▶ **TASK DIRECTIONS**:
Write out again only the lines that run from the start of the entries to the line containing "gray rectangle: (217, 806)", both included.

▶ **GIVEN RECORDS**:
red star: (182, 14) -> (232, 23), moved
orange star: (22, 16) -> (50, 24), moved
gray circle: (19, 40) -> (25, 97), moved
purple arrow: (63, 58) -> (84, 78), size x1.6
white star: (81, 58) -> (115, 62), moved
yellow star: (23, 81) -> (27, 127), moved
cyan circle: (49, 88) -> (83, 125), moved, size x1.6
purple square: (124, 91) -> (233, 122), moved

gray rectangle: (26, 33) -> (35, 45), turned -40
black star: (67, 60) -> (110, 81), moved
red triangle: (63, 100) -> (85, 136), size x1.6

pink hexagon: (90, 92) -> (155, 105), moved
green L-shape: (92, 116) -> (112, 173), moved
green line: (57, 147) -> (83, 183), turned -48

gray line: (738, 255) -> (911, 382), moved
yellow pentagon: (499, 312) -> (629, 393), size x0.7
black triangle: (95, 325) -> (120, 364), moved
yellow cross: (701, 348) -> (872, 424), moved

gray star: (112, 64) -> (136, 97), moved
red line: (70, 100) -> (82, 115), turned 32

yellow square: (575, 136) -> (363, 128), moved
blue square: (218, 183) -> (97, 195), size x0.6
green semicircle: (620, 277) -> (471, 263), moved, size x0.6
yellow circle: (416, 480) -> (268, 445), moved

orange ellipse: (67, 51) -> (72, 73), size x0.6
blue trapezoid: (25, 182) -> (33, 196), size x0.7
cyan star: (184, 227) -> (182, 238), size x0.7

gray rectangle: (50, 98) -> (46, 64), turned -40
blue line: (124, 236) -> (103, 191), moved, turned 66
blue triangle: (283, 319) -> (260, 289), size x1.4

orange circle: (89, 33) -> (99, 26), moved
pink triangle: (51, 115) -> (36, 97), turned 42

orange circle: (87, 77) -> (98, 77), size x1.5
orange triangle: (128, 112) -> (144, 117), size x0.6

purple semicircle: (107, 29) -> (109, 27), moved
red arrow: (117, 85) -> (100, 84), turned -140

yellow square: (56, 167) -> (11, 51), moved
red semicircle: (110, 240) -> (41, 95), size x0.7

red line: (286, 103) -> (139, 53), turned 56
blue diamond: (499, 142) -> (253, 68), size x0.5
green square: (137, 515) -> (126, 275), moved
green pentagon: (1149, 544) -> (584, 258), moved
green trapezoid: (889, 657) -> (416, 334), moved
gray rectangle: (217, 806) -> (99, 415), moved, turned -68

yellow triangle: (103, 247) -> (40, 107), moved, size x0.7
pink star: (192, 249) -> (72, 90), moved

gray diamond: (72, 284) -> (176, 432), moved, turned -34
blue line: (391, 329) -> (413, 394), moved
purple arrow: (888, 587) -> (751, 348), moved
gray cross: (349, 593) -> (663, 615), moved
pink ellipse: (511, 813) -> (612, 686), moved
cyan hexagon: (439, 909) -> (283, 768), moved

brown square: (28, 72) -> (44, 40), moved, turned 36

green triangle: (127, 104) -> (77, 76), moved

▶ **ANSWER FOR THE TASK**:
red star: (182, 14) -> (232, 23), moved
orange star: (22, 16) -> (50, 24), moved
gray circle: (19, 40) -> (25, 97), moved
purple arrow: (63, 58) -> (84, 78), size x1.6
white star: (81, 58) -> (115, 62), moved
yellow star: (23, 81) -> (27, 127), moved
cyan circle: (49, 88) -> (83, 125), moved, size x1.6
purple square: (124, 91) -> (233, 122), moved

gray rectangle: (26, 33) -> (35, 45), turned -40
black star: (67, 60) -> (110, 81), moved
red triangle: (63, 100) -> (85, 136), size x1.6

pink hexagon: (90, 92) -> (155, 105), moved
green L-shape: (92, 116) -> (112, 173), moved
green line: (57, 147) -> (83, 183), turned -48

gray line: (738, 255) -> (911, 382), moved
yellow pentagon: (499, 312) -> (629, 393), size x0.7
black triangle: (95, 325) -> (120, 364), moved
yellow cross: (701, 348) -> (872, 424), moved

gray star: (112, 64) -> (136, 97), moved
red line: (70, 100) -> (82, 115), turned 32

yellow square: (575, 136) -> (363, 128), moved
blue square: (218, 183) -> (97, 195), size x0.6
green semicircle: (620, 277) -> (471, 263), moved, size x0.6
yellow circle: (416, 480) -> (268, 445), moved

orange ellipse: (67, 51) -> (72, 73), size x0.6
blue trapezoid: (25, 182) -> (33, 196), size x0.7
cyan star: (184, 227) -> (182, 238), size x0.7

gray rectangle: (50, 98) -> (46, 64), turned -40
blue line: (124, 236) -> (103, 191), moved, turned 66
blue triangle: (283, 319) -> (260, 289), size x1.4

orange circle: (89, 33) -> (99, 26), moved
pink triangle: (51, 115) -> (36, 97), turned 42

orange circle: (87, 77) -> (98, 77), size x1.5
orange triangle: (128, 112) -> (144, 117), size x0.6

purple semicircle: (107, 29) -> (109, 27), moved
red arrow: (117, 85) -> (100, 84), turned -140

yellow square: (56, 167) -> (11, 51), moved
red semicircle: (110, 240) -> (41, 95), size x0.7

red line: (286, 103) -> (139, 53), turned 56
blue diamond: (499, 142) -> (253, 68), size x0.5
green square: (137, 515) -> (126, 275), moved
green pentagon: (1149, 544) -> (584, 258), moved
green trapezoid: (889, 657) -> (416, 334), moved
gray rectangle: (217, 806) -> (99, 415), moved, turned -68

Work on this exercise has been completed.